WHAT IS EXPECTED
Print every record exactly as it appears. Leave the pictures out.

[Items from a dataset]
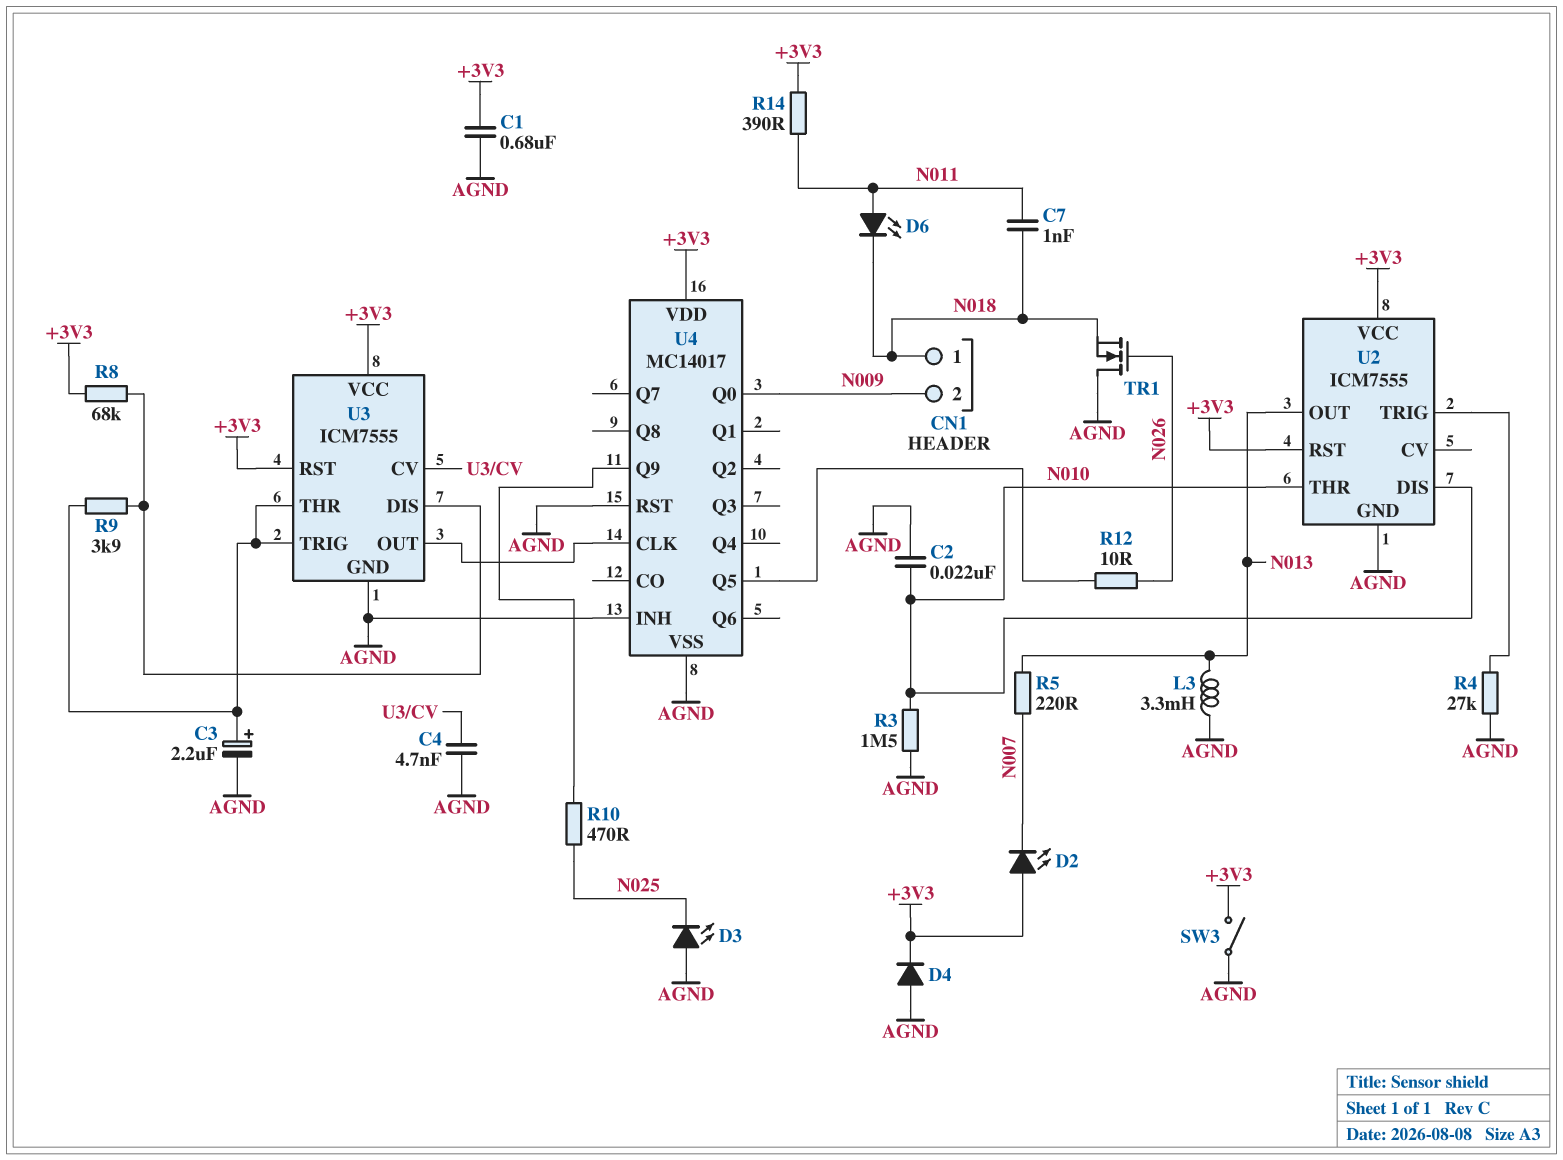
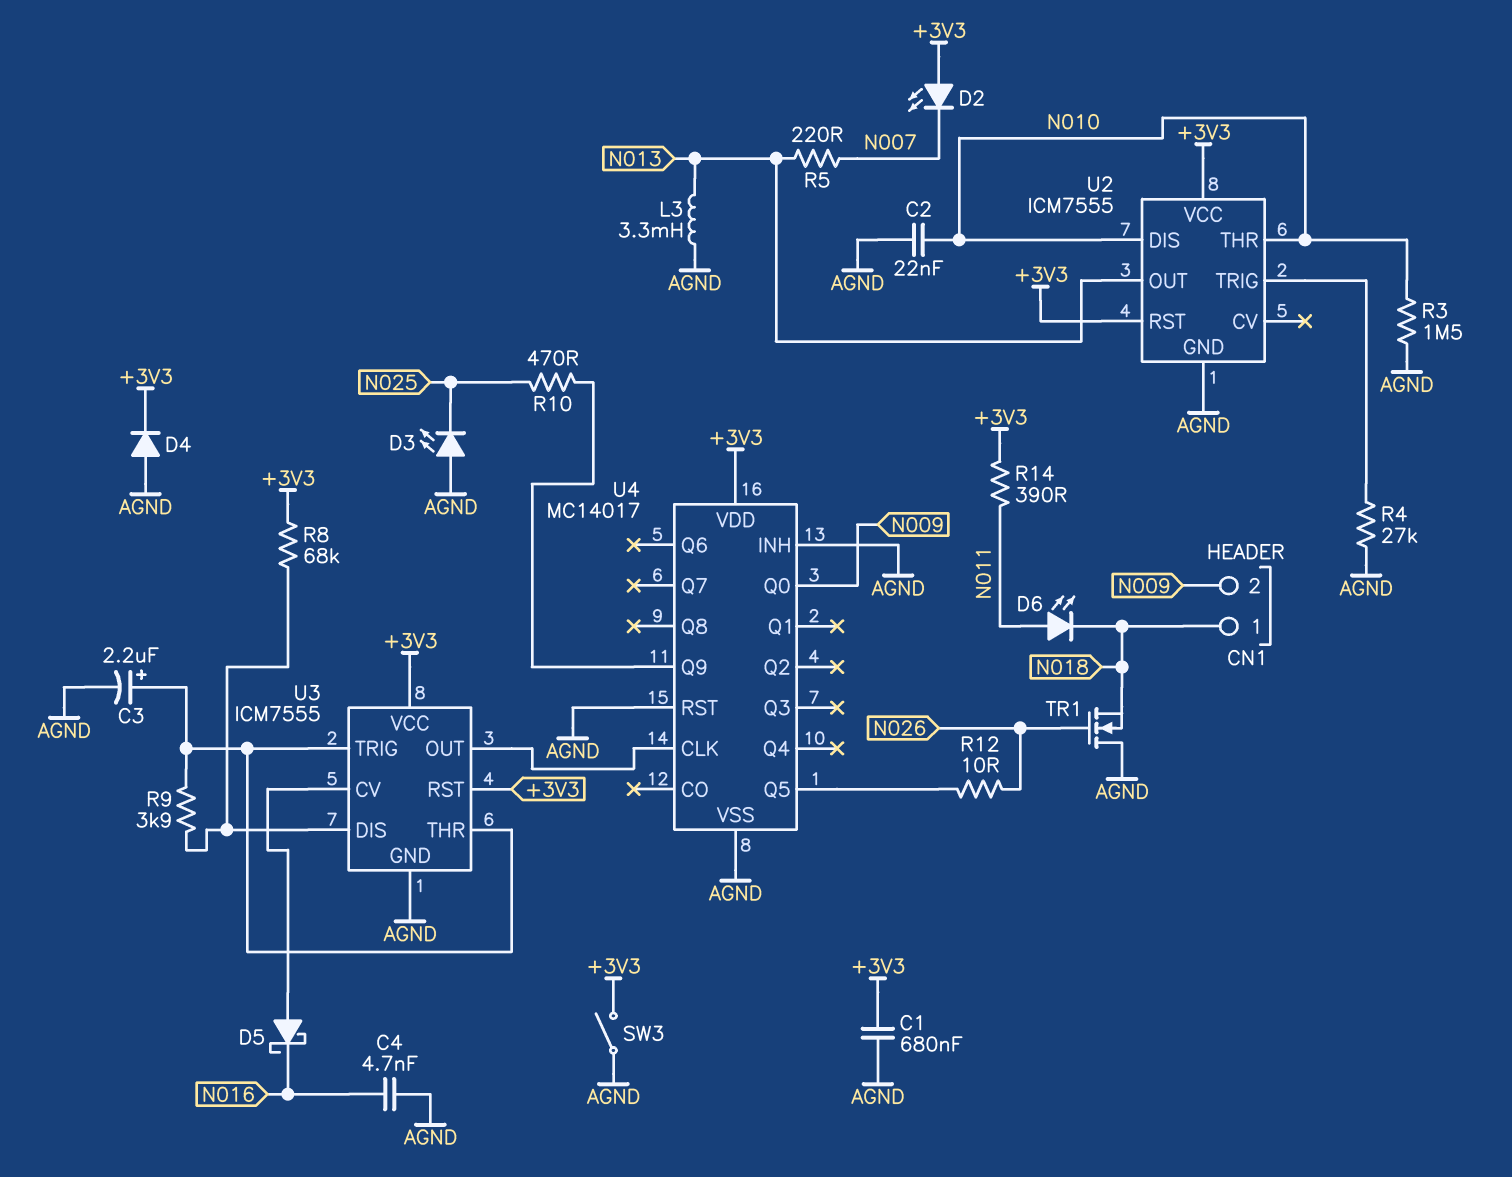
C4: 4.7nF (AGND, U3/CV) -> 4.7nF (AGND, N016)
C7: 1nF (N011, N018) -> none
D5: none -> schottky (A U3/CV, K N016)

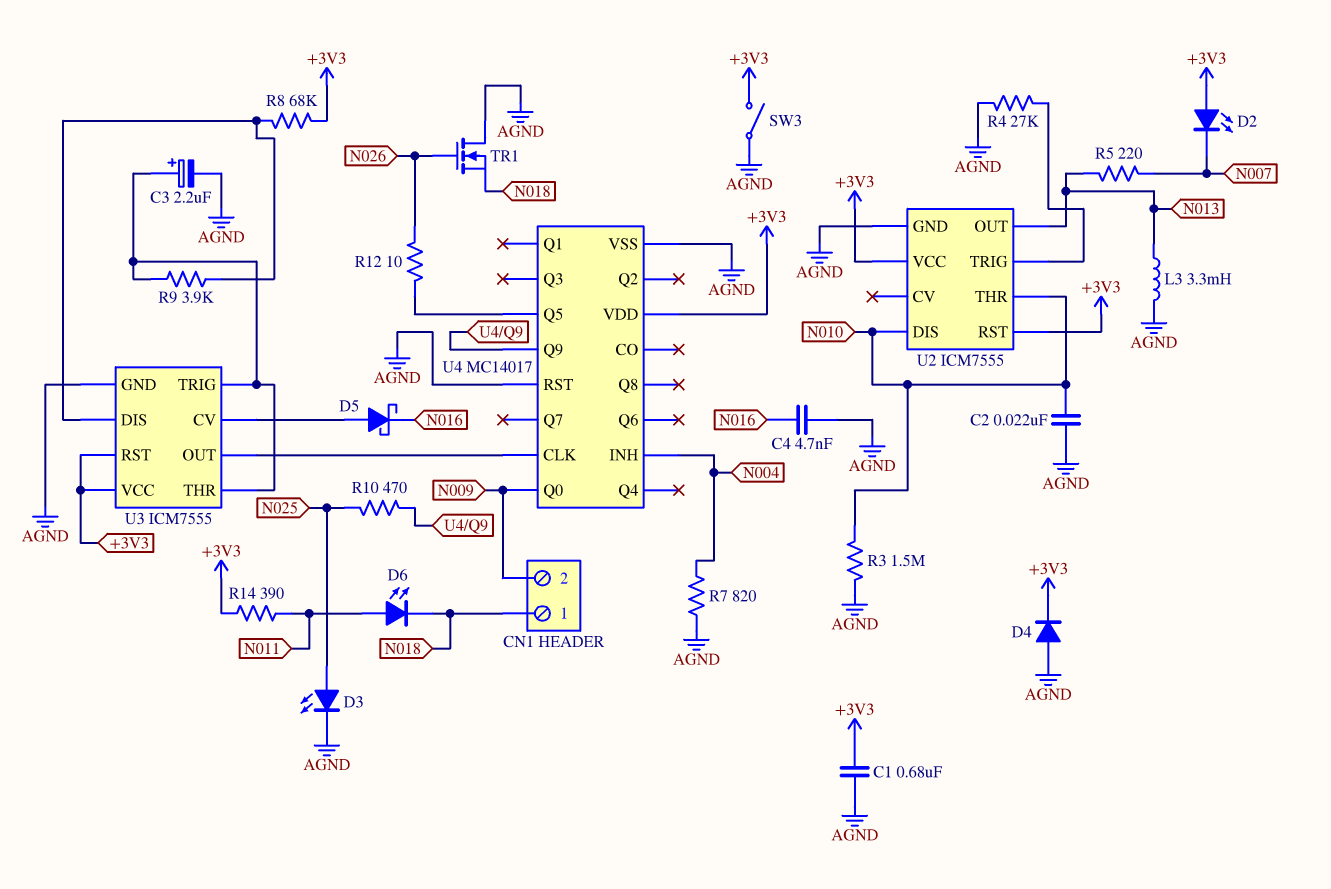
D3: LED (A AGND, K N025) -> LED (A N025, K AGND)
R7: none -> 820 (AGND, N004)
U4 pin INH: AGND -> N004

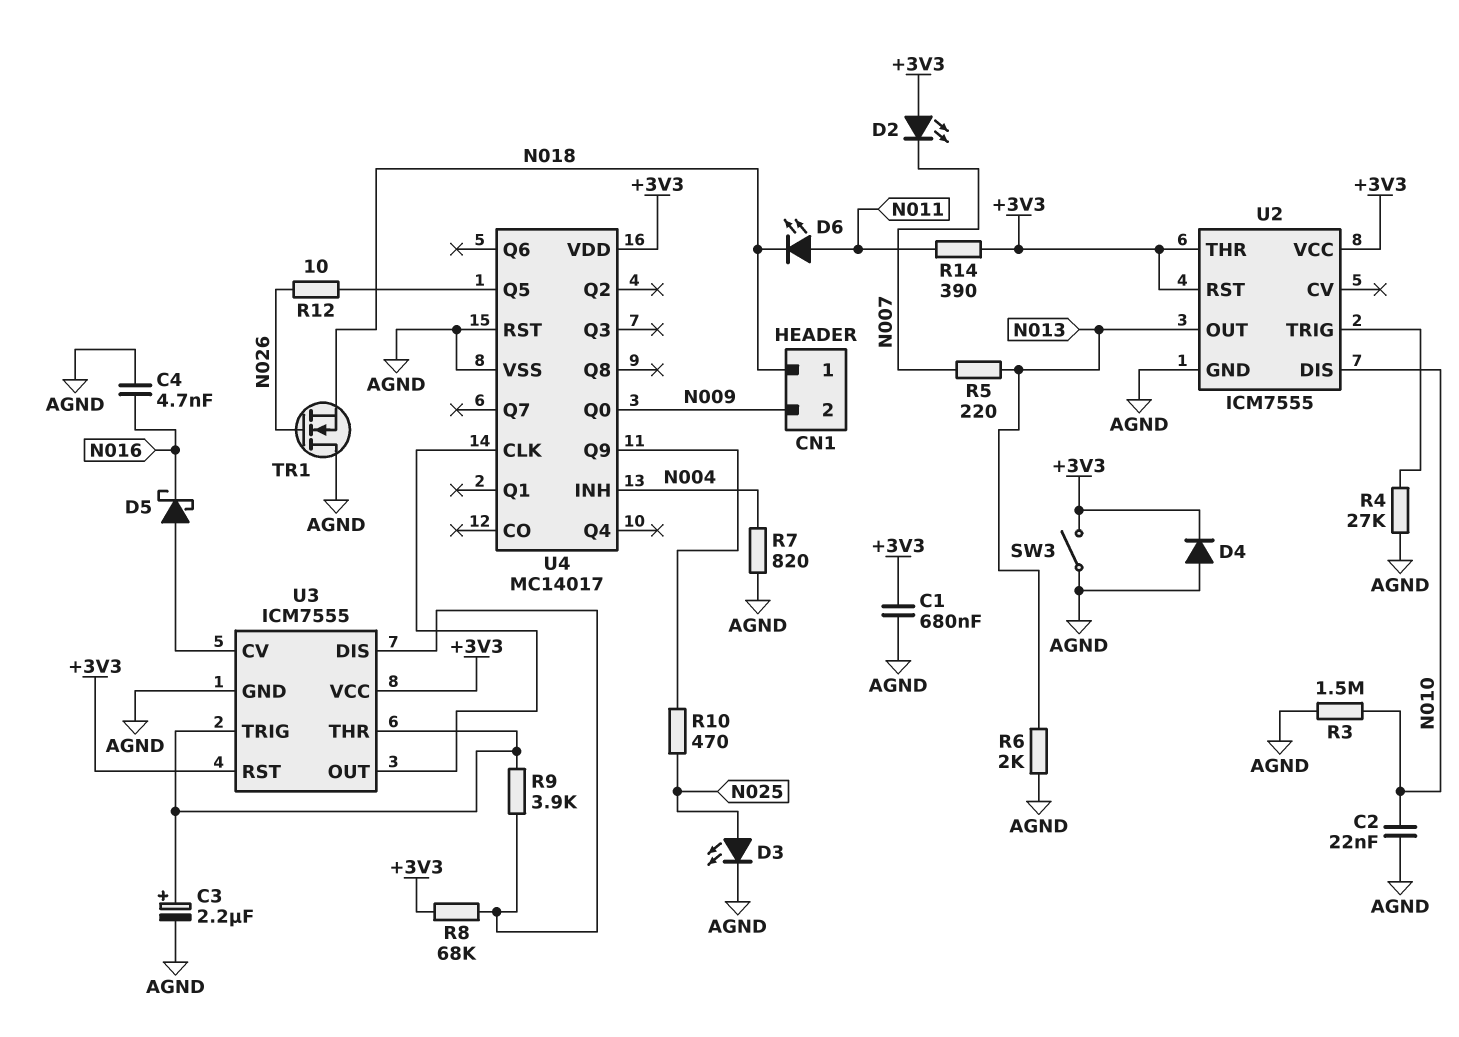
L3: 3.3mH (AGND, N013) -> none
R6: none -> 2k (AGND, N013)
U2 pin THR: N010 -> +3V3

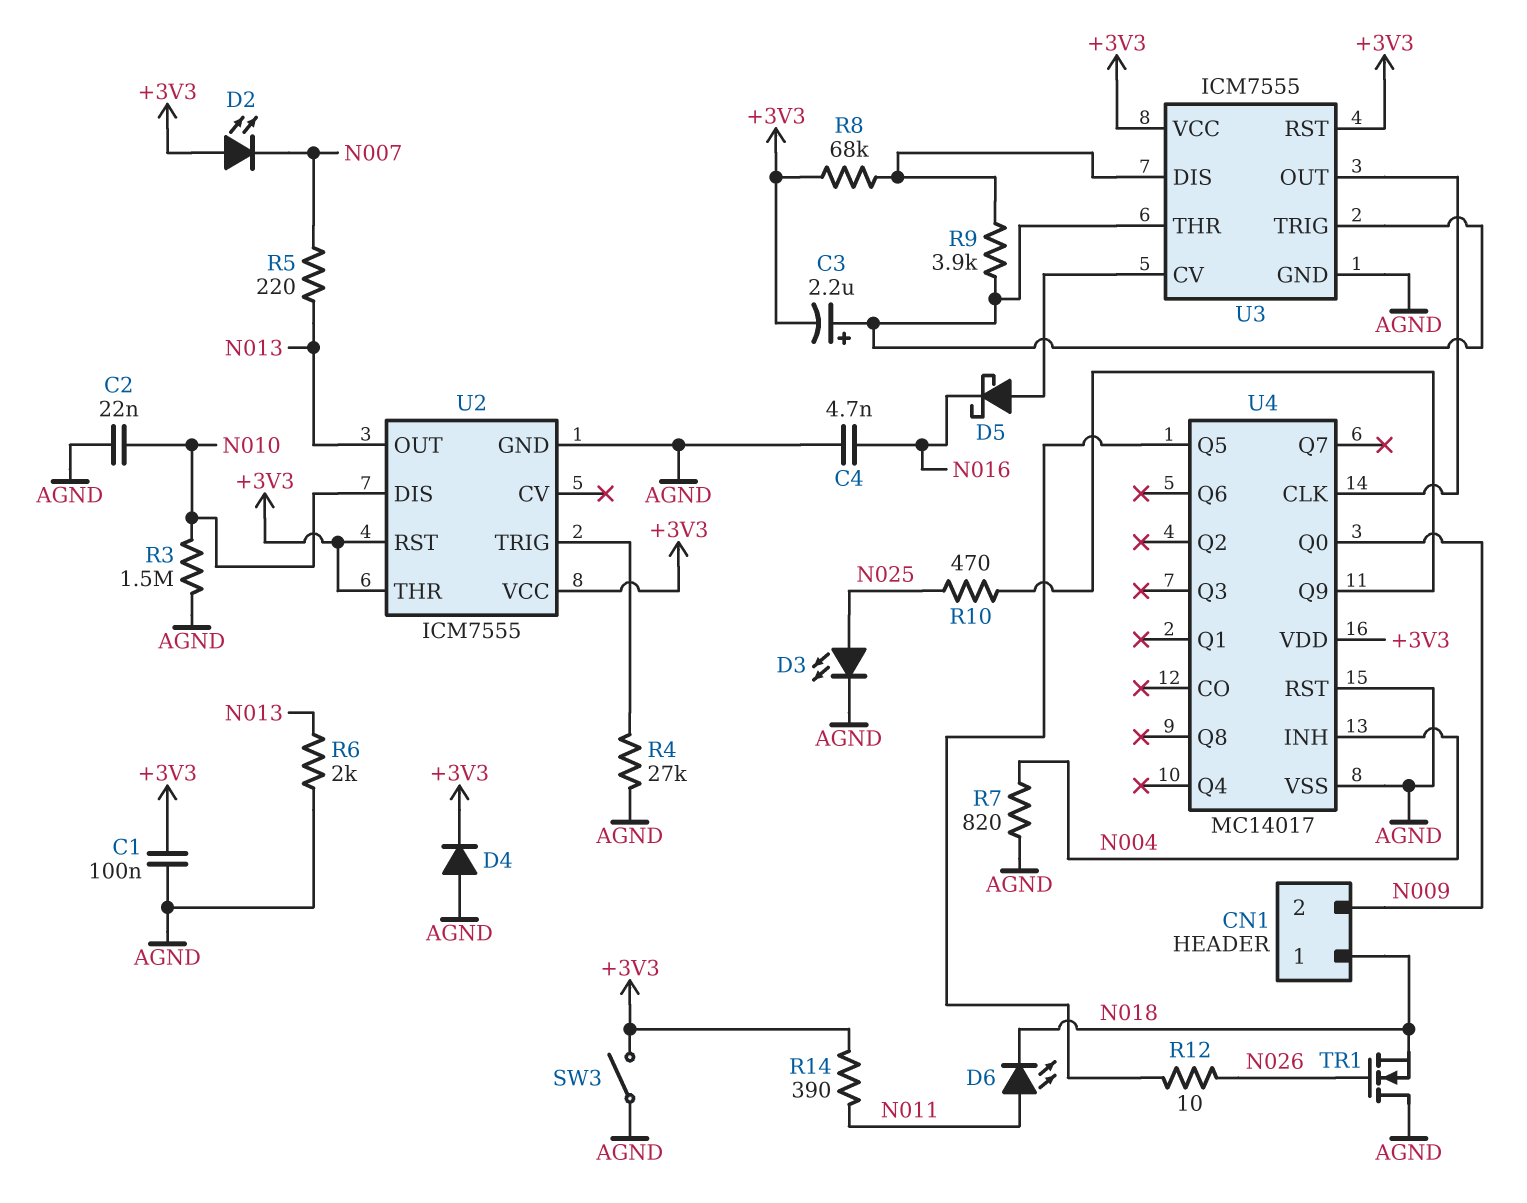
C1: 680nF (+3V3, AGND) -> 100nF (+3V3, AGND)
C3: 2.2uF (plus U3/THR, minus AGND) -> 2.2uF (plus U3/THR, minus +3V3)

RESULT FOR THIS EXERCISE
C4: 4.7nF (AGND, U3/CV) -> 4.7nF (AGND, N016)
C7: 1nF (N011, N018) -> none
D5: none -> schottky (A U3/CV, K N016)

D3: LED (A AGND, K N025) -> LED (A N025, K AGND)
R7: none -> 820 (AGND, N004)
U4 pin INH: AGND -> N004

L3: 3.3mH (AGND, N013) -> none
R6: none -> 2k (AGND, N013)
U2 pin THR: N010 -> +3V3

C1: 680nF (+3V3, AGND) -> 100nF (+3V3, AGND)
C3: 2.2uF (plus U3/THR, minus AGND) -> 2.2uF (plus U3/THR, minus +3V3)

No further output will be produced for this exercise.